BEGIN
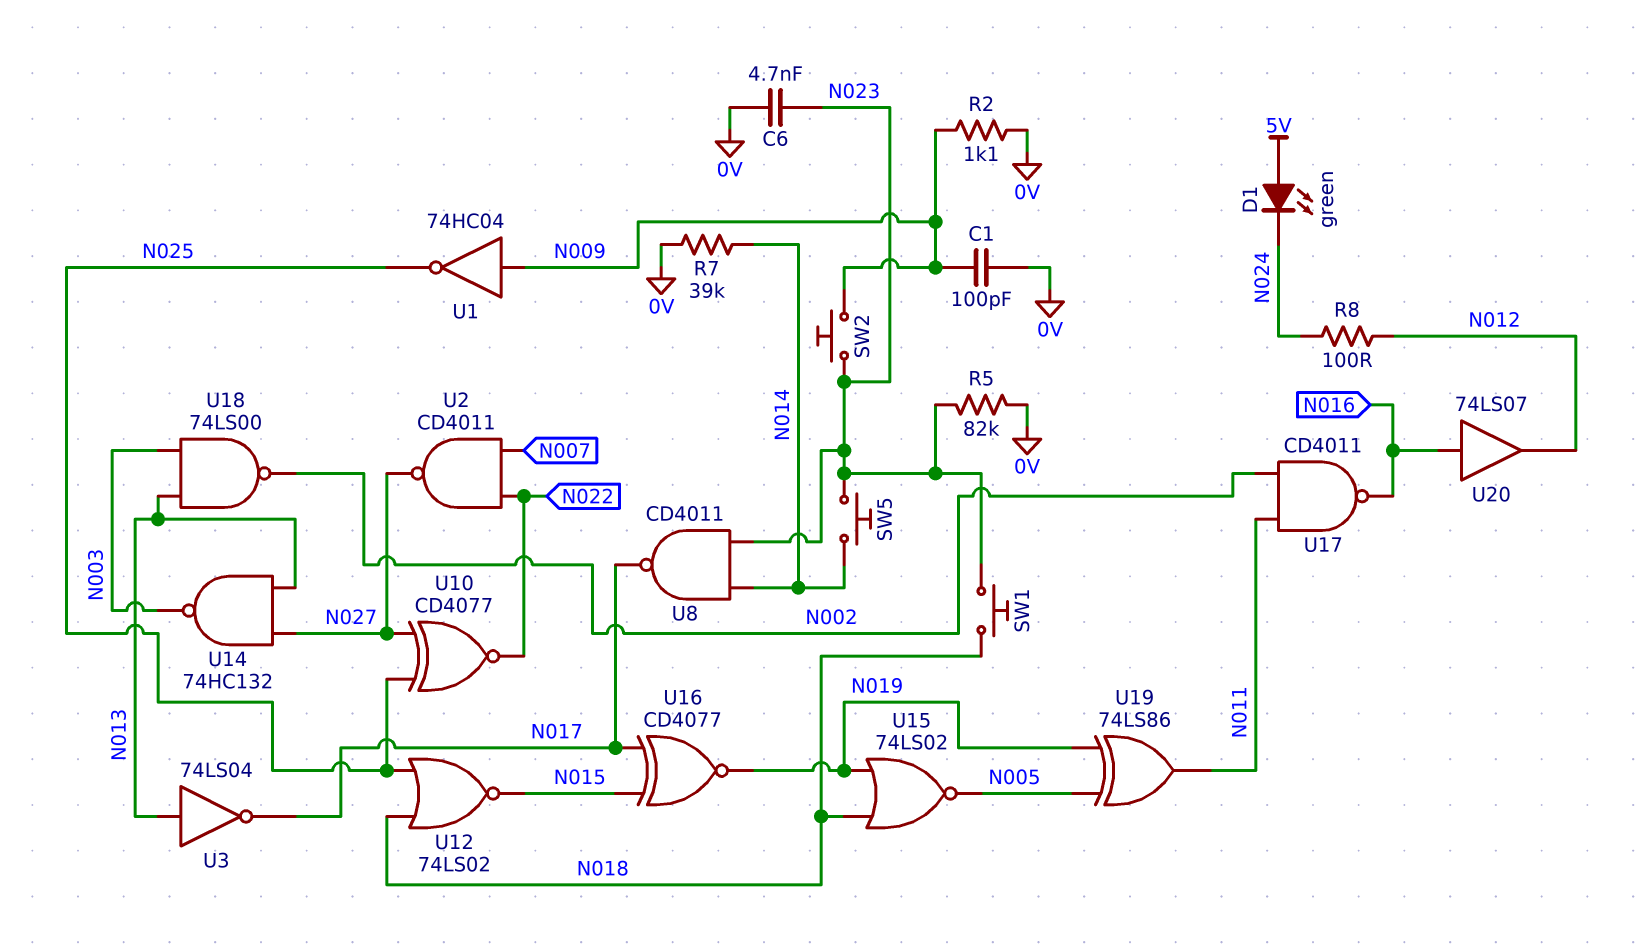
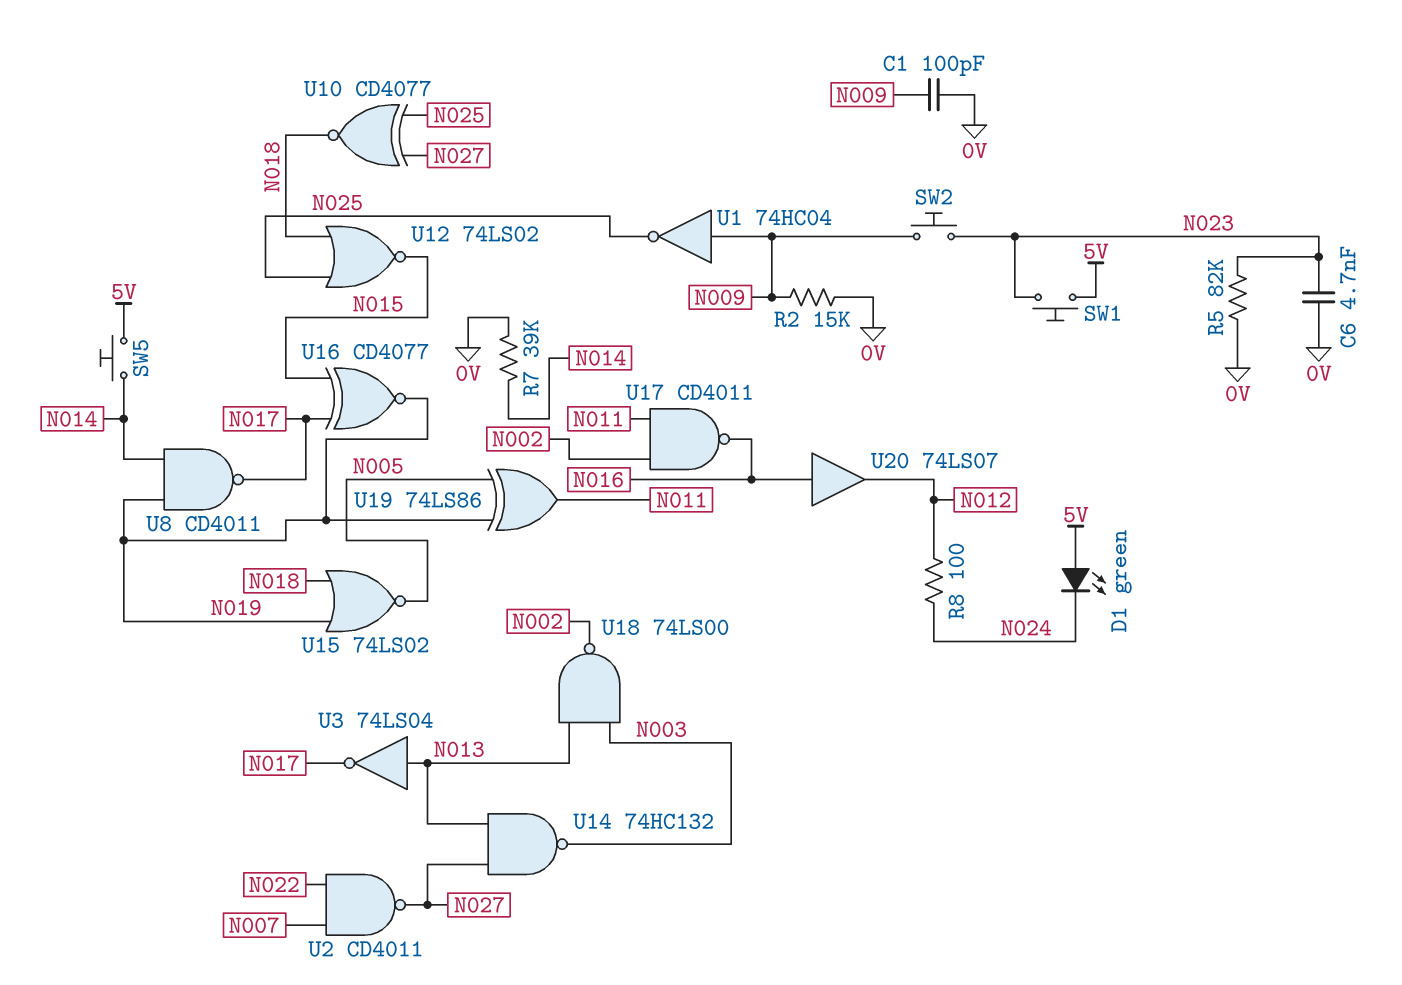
R2: 1.1k (0V, N009) -> 15k (0V, N009)
SW1: button (N018, N023) -> button (5V, N023)
SW5: button (N014, N023) -> button (5V, N014)
U8: NAND CD4011 (in N014, in N023, out N017) -> NAND CD4011 (in N014, in N019, out N017)
U10: XNOR CD4077 (in N025, in N027, out N022) -> XNOR CD4077 (in N025, in N027, out N018)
END
• **Your instructions**
Where the word "button" shows up in a line of the listing, return that line.

• **Task result**
SW1: button (N018, N023) -> button (5V, N023)
SW5: button (N014, N023) -> button (5V, N014)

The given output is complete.